■ TASK GOAL ■
Isolate every line in the records below with "rectangle" in it.

[Geometric object motion data]
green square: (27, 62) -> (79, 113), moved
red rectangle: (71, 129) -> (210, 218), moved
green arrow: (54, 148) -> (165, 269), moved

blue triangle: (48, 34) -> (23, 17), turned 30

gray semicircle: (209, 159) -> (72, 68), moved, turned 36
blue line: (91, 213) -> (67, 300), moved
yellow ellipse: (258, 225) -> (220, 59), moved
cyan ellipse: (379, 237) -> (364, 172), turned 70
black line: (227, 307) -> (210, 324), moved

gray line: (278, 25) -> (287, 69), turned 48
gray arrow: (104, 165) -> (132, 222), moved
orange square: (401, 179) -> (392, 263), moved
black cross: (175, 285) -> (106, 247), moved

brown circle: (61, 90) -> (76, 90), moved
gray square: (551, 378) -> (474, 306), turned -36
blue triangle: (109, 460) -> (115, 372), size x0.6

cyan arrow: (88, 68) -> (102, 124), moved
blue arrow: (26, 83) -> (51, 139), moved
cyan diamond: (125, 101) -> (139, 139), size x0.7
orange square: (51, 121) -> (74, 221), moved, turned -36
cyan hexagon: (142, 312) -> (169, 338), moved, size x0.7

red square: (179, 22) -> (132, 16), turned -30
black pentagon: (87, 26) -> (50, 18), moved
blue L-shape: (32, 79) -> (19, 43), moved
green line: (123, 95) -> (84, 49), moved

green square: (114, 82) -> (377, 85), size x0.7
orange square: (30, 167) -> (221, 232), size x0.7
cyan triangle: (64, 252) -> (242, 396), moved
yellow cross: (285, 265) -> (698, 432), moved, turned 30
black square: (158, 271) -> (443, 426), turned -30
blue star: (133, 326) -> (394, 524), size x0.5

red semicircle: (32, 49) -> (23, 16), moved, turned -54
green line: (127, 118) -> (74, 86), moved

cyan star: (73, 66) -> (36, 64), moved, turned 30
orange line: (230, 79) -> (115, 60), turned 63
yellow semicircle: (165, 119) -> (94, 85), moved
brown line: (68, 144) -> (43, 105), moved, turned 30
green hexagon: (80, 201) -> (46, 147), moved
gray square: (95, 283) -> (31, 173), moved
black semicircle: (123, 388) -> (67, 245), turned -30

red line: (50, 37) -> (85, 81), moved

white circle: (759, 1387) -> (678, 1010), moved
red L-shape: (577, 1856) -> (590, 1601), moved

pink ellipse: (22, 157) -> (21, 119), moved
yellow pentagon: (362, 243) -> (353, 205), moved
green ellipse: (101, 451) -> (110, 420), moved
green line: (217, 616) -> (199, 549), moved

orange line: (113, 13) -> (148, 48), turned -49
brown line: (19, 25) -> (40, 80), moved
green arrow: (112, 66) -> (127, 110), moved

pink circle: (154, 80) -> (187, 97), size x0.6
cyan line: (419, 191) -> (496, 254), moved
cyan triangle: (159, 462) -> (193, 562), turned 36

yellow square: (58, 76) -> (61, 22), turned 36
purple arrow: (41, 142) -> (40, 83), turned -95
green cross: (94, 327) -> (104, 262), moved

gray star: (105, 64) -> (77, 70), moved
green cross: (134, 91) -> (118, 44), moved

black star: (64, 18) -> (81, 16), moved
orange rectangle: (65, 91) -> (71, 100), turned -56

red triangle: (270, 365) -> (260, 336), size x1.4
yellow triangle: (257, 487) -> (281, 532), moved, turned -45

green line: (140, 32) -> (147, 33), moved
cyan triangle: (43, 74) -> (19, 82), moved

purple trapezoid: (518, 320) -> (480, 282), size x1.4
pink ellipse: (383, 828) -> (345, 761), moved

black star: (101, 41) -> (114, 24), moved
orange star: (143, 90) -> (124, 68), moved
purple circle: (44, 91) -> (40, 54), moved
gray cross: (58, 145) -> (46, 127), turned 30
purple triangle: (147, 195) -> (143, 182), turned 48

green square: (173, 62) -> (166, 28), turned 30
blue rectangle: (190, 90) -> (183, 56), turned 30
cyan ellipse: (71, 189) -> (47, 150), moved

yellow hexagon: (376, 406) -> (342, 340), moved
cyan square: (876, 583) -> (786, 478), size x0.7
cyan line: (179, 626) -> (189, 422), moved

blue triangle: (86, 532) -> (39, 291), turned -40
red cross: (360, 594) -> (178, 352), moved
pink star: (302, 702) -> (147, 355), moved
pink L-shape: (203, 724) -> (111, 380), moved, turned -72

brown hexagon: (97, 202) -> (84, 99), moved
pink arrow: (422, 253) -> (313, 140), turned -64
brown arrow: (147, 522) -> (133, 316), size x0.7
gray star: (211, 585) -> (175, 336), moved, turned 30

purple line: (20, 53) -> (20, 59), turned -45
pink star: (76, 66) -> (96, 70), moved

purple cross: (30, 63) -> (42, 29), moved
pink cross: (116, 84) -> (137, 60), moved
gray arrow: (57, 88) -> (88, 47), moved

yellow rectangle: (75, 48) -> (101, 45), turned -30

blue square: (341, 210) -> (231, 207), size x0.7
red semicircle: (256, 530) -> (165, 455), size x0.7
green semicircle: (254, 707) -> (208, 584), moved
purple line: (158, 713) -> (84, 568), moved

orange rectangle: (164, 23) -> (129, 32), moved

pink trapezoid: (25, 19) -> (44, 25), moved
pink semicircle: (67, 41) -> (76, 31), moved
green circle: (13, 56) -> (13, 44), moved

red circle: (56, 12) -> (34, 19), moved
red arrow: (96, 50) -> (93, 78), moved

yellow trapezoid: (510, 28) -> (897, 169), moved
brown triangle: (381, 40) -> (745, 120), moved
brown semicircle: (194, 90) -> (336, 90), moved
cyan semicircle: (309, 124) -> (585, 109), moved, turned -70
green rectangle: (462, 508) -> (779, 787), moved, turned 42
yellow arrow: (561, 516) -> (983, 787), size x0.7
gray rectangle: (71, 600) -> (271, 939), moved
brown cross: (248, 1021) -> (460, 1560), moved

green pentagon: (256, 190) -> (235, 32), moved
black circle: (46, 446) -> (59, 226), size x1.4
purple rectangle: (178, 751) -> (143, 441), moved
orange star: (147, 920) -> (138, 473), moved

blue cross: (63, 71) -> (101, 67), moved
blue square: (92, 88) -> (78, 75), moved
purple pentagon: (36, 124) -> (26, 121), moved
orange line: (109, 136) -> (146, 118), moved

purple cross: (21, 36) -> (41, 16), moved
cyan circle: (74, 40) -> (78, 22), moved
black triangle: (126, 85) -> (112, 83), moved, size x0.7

■ OUTPUT FOR THIS EXERCISE ■
red rectangle: (71, 129) -> (210, 218), moved
orange rectangle: (65, 91) -> (71, 100), turned -56
blue rectangle: (190, 90) -> (183, 56), turned 30
yellow rectangle: (75, 48) -> (101, 45), turned -30
orange rectangle: (164, 23) -> (129, 32), moved
green rectangle: (462, 508) -> (779, 787), moved, turned 42
gray rectangle: (71, 600) -> (271, 939), moved
purple rectangle: (178, 751) -> (143, 441), moved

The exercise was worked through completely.